● **Assigned task**
Print only the closing part of the entries. It starts at the line containing "bench: (478, 378) -> (142, 267), moved" and includes the final line, exactly as written.

● **Provided entries**
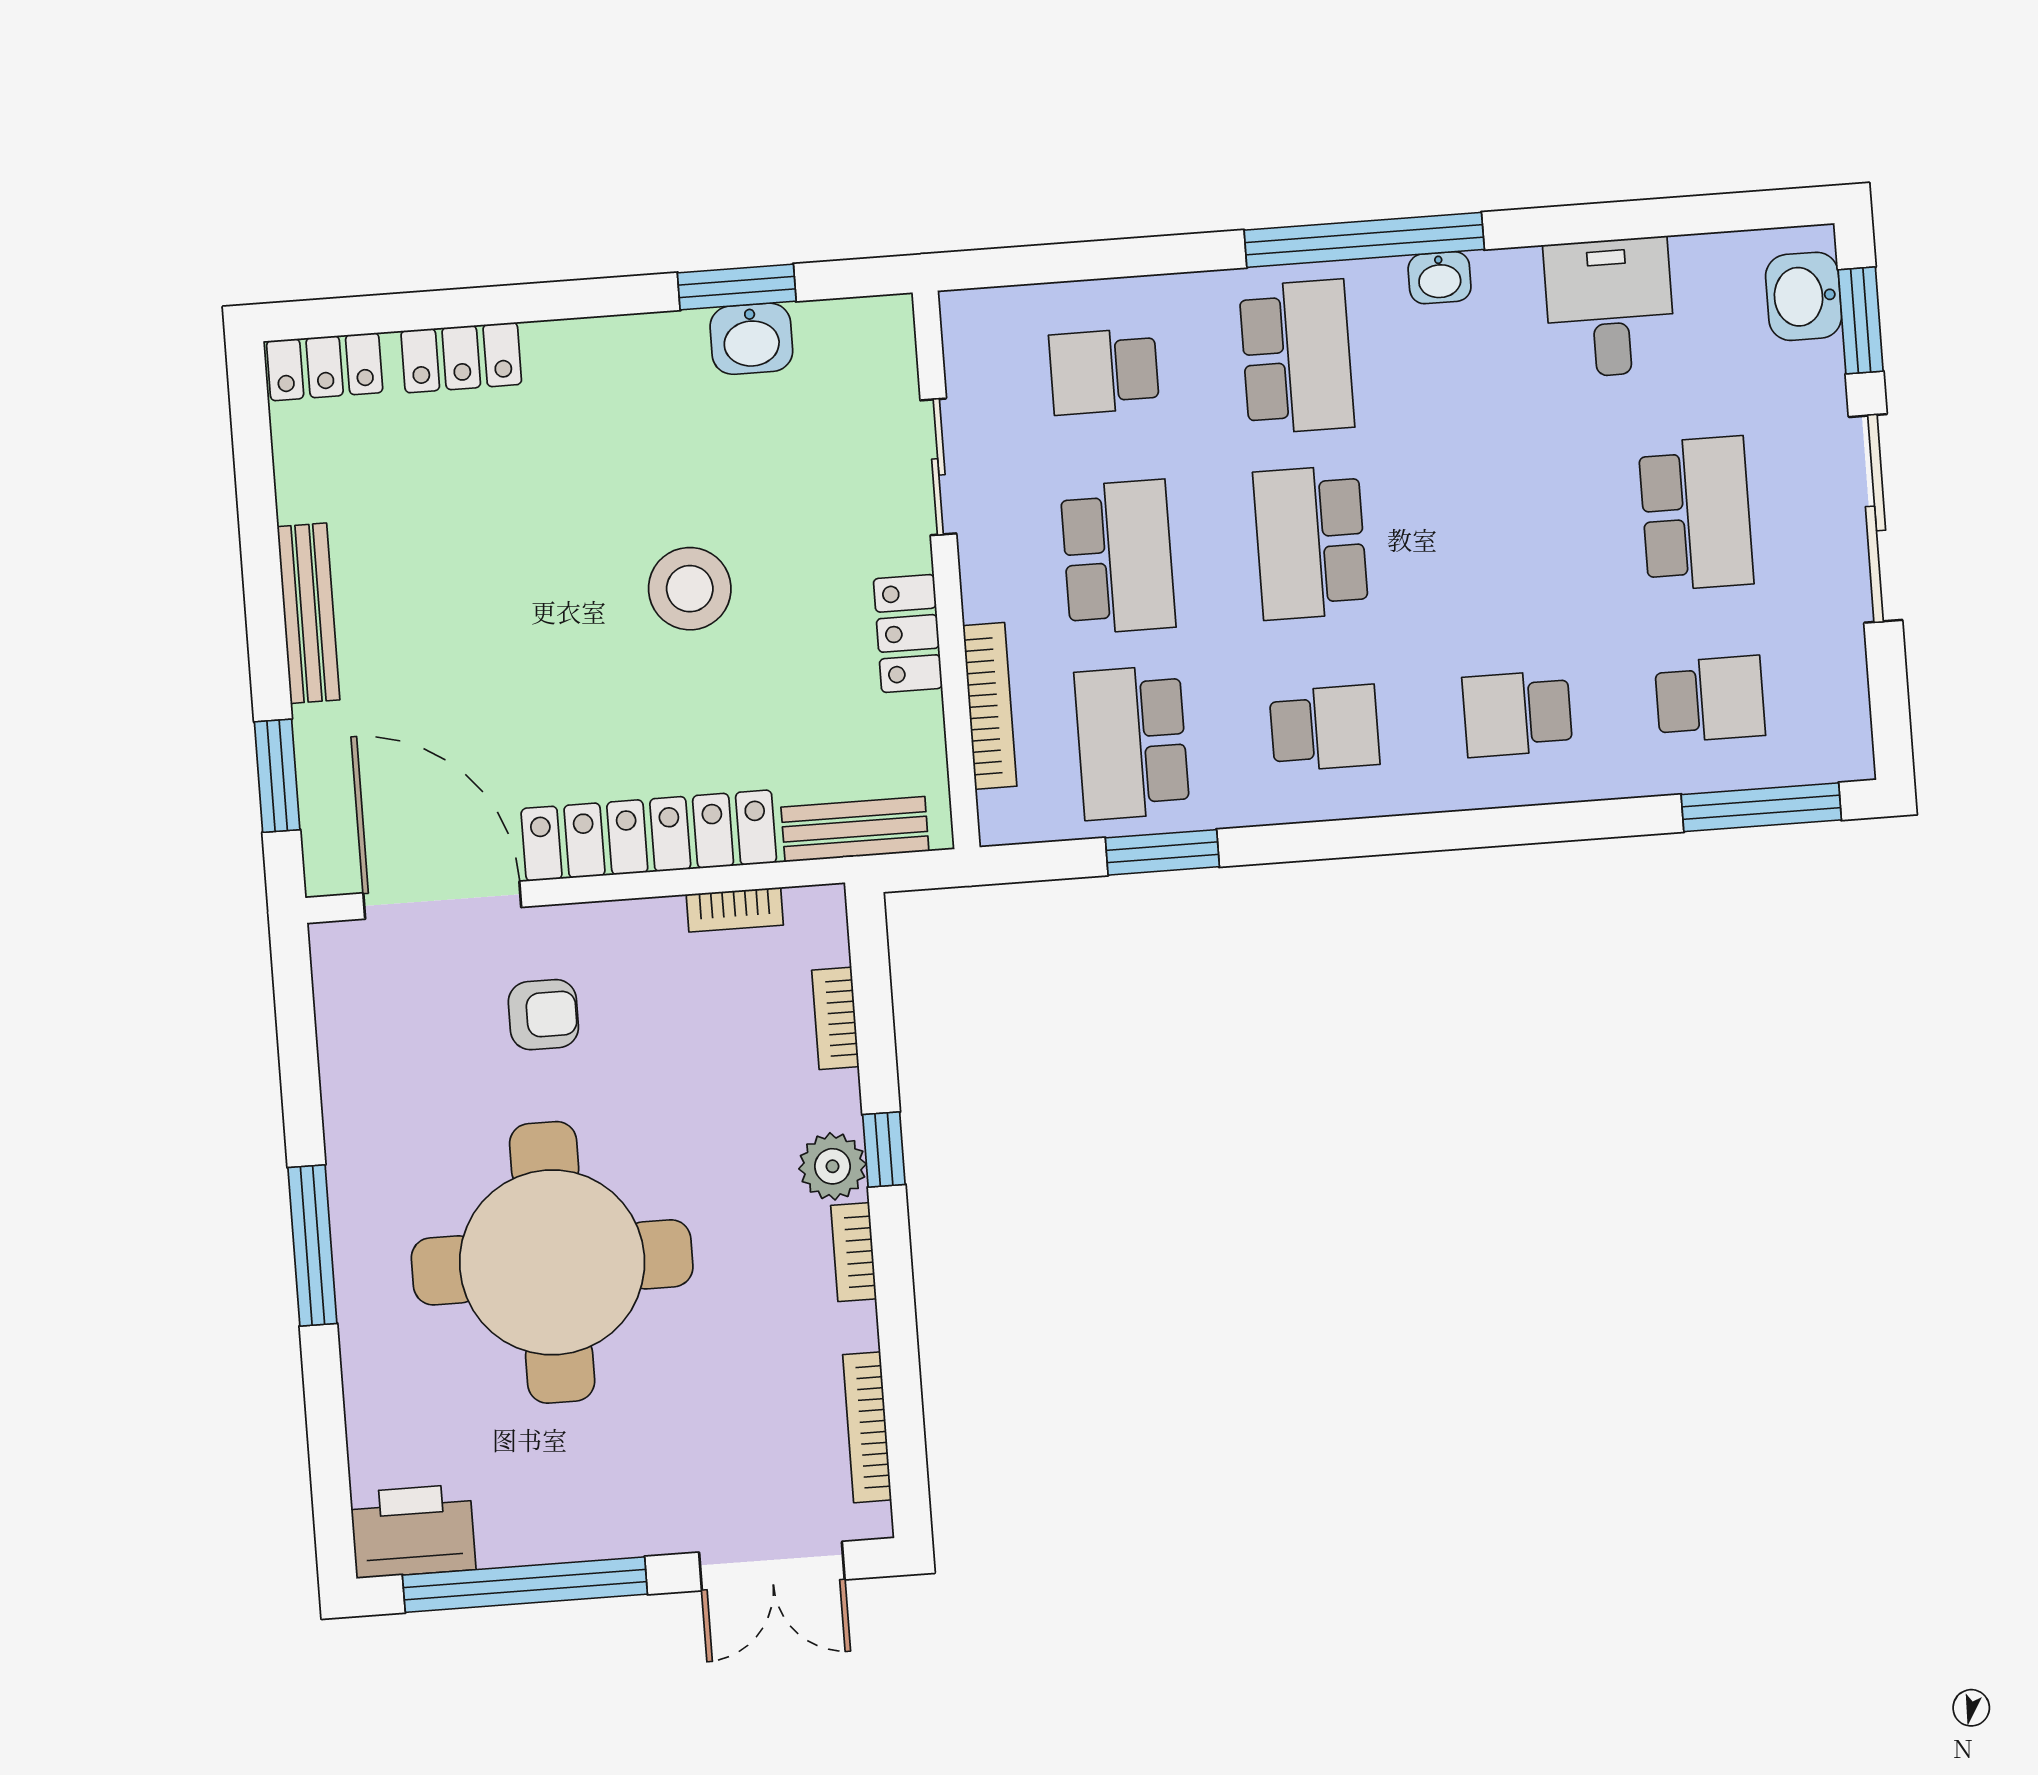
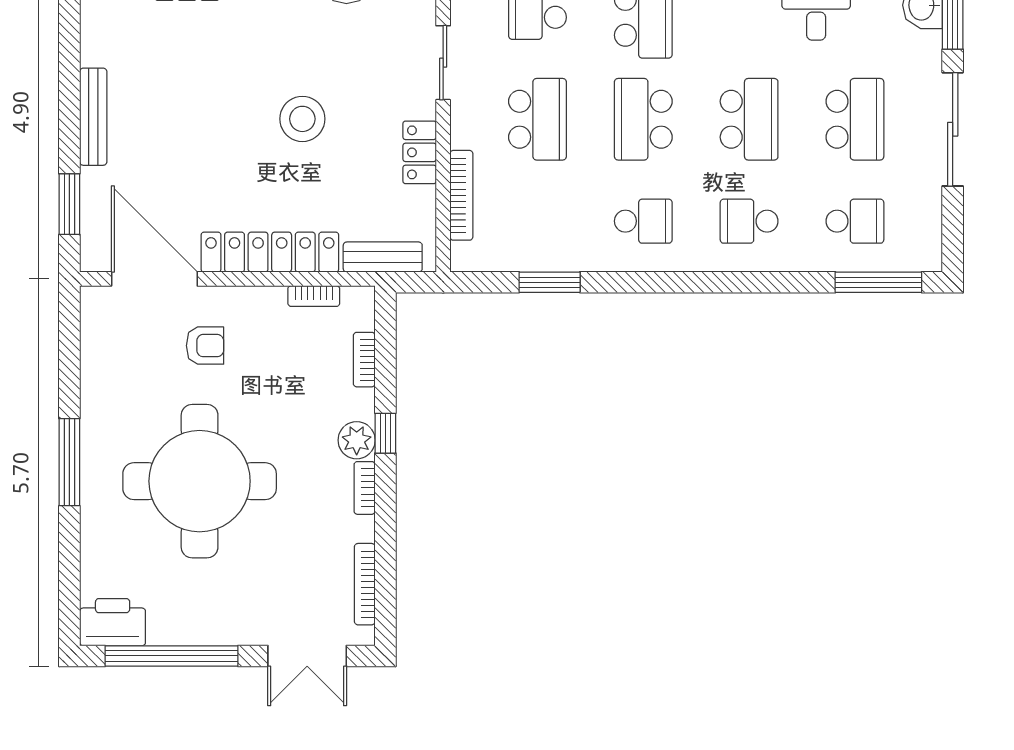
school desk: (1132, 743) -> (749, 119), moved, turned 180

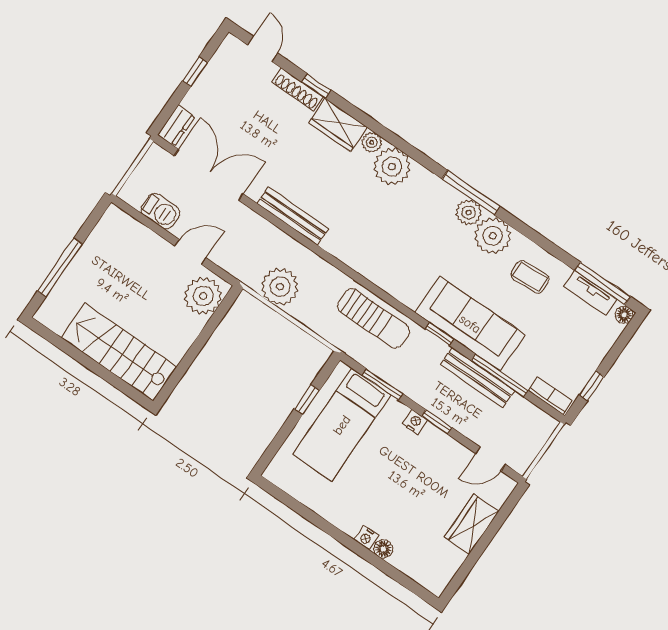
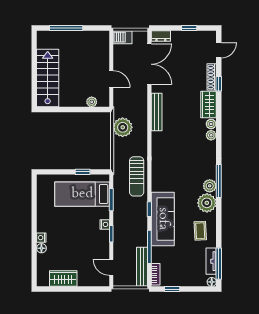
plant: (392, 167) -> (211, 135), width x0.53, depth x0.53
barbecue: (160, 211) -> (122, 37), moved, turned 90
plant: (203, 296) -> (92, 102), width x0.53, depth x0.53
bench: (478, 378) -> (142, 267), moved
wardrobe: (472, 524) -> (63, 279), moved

● **Solved problem**
bench: (478, 378) -> (142, 267), moved
wardrobe: (472, 524) -> (63, 279), moved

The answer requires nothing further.